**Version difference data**
++++++++++++++++++++
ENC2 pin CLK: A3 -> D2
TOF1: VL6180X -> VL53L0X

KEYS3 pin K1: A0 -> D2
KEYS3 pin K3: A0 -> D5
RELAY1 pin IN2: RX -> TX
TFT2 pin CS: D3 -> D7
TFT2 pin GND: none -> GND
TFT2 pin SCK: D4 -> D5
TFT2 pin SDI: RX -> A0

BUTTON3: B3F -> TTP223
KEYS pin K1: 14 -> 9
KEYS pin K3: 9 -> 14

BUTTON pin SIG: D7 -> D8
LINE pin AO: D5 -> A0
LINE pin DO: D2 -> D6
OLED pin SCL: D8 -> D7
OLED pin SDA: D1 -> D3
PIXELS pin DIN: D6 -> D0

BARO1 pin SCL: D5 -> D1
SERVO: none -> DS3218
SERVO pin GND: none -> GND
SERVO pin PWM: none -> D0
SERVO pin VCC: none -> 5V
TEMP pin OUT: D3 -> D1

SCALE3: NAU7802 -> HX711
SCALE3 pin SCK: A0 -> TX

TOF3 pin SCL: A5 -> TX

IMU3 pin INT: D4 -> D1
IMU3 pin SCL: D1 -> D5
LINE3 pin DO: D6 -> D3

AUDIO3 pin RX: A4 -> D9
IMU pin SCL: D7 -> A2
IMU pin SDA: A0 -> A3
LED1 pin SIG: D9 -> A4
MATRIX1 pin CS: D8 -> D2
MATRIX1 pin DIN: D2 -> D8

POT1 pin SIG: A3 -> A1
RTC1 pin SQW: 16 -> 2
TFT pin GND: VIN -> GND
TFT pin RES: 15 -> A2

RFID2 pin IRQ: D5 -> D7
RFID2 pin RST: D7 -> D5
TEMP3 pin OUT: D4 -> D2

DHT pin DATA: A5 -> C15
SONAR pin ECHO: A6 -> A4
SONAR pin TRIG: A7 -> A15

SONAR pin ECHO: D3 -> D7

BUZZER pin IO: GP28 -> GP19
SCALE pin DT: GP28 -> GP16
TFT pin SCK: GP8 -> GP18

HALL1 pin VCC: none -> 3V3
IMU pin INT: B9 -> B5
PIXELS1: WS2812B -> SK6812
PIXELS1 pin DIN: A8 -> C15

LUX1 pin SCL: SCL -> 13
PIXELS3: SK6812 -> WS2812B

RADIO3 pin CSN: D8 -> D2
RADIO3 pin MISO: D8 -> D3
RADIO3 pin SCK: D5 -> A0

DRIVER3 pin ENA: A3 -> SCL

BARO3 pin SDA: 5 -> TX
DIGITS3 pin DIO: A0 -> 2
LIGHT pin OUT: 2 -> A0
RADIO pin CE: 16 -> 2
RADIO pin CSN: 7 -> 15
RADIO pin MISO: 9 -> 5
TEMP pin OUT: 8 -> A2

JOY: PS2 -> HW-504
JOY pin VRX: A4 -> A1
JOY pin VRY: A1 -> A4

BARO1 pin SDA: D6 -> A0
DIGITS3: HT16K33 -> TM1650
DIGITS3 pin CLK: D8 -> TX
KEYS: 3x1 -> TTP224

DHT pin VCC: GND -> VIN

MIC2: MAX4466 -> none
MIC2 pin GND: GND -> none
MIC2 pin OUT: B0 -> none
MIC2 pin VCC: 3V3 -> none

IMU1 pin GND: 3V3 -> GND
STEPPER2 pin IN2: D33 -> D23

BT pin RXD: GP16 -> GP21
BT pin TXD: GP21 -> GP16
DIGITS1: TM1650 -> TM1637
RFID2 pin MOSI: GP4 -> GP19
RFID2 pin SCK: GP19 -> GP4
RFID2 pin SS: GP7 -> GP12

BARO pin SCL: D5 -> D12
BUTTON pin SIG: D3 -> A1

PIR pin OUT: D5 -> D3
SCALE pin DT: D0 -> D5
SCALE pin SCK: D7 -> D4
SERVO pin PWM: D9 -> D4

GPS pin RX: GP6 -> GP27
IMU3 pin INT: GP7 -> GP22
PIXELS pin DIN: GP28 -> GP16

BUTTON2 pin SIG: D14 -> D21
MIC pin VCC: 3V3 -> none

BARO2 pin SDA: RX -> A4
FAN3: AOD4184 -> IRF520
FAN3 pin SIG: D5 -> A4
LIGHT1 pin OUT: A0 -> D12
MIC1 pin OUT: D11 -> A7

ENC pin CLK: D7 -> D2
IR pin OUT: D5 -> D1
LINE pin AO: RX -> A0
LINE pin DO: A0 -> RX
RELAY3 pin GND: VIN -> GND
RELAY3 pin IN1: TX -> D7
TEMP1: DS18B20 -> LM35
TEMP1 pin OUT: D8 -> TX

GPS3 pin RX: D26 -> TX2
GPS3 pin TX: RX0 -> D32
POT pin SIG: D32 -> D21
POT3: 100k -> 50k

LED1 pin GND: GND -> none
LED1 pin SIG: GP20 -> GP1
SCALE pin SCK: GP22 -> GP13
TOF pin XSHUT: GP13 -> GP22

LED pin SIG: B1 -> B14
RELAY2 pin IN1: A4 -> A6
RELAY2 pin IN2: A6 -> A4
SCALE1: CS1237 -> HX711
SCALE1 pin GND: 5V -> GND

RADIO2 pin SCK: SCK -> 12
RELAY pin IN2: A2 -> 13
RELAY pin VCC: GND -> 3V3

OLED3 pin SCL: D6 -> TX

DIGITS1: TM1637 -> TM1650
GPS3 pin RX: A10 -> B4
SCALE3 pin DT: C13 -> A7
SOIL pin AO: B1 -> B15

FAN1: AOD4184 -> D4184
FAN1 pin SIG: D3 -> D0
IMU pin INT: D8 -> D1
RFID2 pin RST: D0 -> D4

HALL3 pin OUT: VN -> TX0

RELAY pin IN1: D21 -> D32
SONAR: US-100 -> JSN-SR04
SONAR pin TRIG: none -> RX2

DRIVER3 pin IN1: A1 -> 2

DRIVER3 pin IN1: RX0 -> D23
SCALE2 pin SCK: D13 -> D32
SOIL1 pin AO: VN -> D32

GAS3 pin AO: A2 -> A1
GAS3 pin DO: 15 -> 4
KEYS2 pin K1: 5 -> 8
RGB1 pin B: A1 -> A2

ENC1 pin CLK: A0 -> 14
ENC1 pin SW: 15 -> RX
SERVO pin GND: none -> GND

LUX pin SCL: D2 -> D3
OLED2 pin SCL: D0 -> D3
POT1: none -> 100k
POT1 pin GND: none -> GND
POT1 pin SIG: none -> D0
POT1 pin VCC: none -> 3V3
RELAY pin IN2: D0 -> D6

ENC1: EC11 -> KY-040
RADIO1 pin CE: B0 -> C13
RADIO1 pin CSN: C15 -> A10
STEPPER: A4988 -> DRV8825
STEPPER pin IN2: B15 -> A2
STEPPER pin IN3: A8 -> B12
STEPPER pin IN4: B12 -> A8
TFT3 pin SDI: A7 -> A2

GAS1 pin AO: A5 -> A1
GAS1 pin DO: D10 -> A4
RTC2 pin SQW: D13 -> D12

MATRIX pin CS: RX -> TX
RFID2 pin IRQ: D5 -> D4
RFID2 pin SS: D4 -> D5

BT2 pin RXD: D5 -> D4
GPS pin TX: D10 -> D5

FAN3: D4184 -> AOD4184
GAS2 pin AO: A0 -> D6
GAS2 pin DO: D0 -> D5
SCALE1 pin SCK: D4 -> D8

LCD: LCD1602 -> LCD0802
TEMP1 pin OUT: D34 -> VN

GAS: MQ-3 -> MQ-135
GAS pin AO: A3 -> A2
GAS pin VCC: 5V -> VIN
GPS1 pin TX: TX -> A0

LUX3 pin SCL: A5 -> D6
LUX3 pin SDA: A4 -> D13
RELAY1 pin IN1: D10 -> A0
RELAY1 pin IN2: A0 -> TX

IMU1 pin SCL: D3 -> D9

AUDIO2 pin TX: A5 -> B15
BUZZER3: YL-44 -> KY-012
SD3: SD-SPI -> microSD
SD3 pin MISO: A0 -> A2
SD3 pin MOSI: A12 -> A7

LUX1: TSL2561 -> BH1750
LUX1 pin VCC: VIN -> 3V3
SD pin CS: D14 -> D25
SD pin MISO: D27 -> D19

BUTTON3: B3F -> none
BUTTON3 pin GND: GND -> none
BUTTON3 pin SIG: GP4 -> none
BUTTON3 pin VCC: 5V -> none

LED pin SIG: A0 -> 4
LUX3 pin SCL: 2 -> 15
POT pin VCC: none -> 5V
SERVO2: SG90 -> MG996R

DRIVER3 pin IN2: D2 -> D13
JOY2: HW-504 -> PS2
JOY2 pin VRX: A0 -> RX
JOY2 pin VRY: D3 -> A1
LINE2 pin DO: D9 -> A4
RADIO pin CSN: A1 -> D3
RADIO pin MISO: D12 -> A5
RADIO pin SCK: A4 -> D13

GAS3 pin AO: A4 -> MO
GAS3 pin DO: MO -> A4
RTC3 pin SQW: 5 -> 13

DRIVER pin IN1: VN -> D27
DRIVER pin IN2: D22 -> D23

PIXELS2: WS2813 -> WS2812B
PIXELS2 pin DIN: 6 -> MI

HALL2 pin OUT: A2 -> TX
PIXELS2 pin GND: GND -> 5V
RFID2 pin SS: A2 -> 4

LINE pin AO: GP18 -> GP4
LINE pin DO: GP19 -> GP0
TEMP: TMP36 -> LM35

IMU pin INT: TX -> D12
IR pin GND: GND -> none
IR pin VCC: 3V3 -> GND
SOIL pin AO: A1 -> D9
++++++++++++++++++++
**Goal of the exercise**
Determine how many lines of the entries contain the string "MOSI", and reply with nothing but the number.

**Expected answer**
2